● **TASK DETAILS**
Word for word, restate the lines from the top of the records below through the line with "red rectangle: (250, 132)", both included, with no pictures in the result.

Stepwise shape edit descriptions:
"""

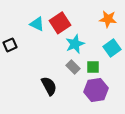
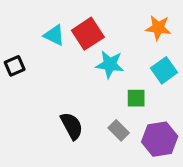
cyan star: (75, 44) -> (110, 64), turned 30
gray rectangle: (73, 67) -> (119, 130), moved
purple hexagon: (96, 90) -> (160, 139), moved

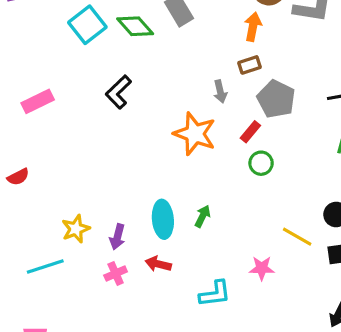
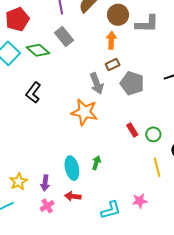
gray arrow: (220, 91) -> (97, 83), size x1.5
red rectangle: (250, 132) -> (132, 130), moved, turned -64
green circle: (261, 163) -> (153, 134), moved
yellow line: (297, 237) -> (157, 167), turned 54
pink star: (262, 268) -> (140, 201), moved

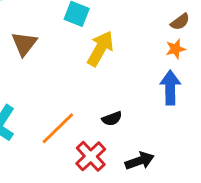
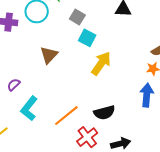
black semicircle: (112, 119) -> (104, 113), size x1.5

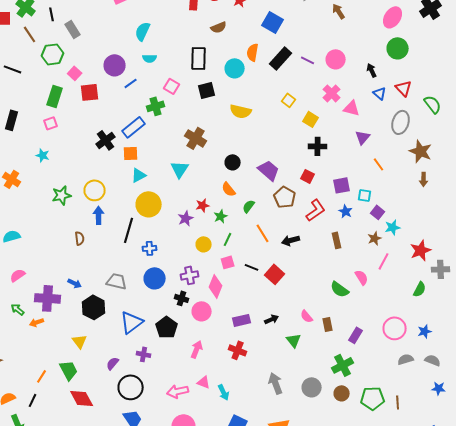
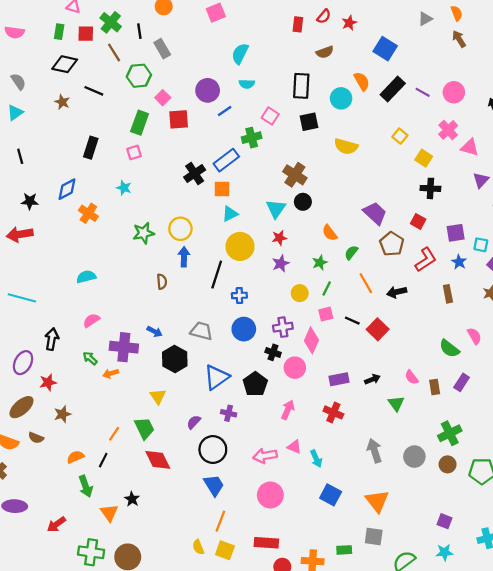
orange semicircle: (253, 52) -> (362, 81), turned 138
black circle: (233, 162) -> (303, 202), moved
red star: (203, 205) -> (279, 238), moved
purple rectangle: (356, 335) -> (462, 382), moved

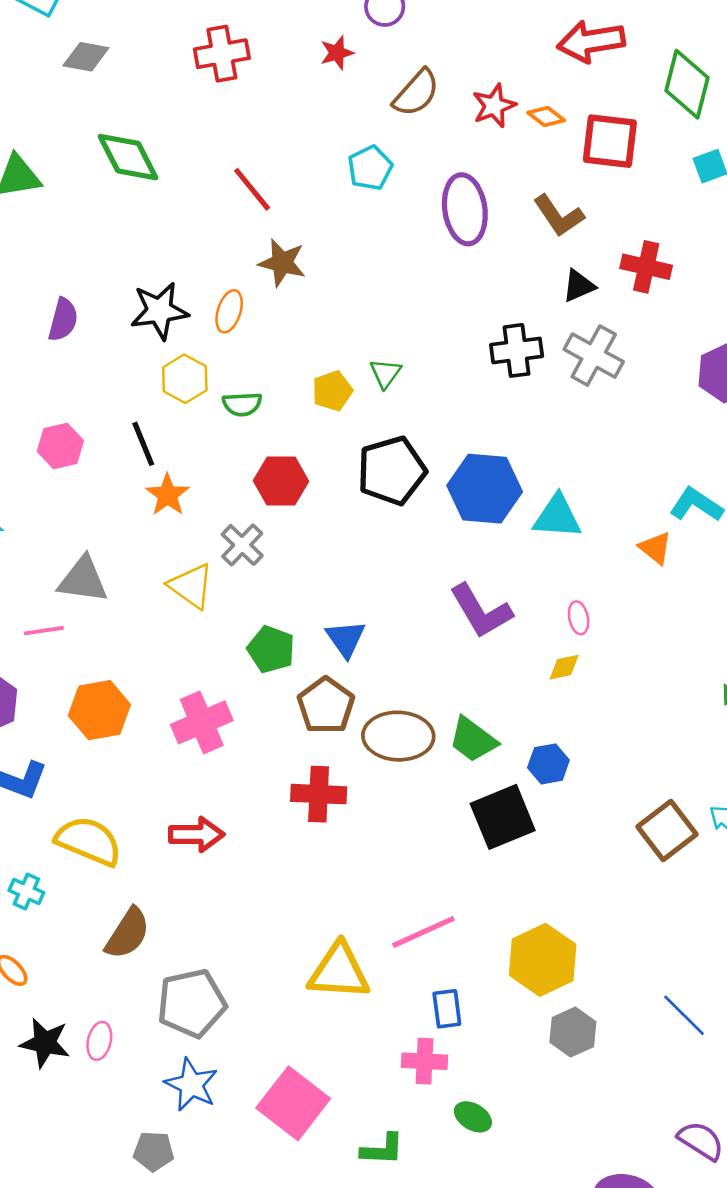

"""

● **REPLY**
cyan star: (75, 44) -> (110, 64), turned 30
gray rectangle: (73, 67) -> (119, 130), moved
purple hexagon: (96, 90) -> (160, 139), moved

gray arrow: (220, 91) -> (97, 83), size x1.5
red rectangle: (250, 132) -> (132, 130), moved, turned -64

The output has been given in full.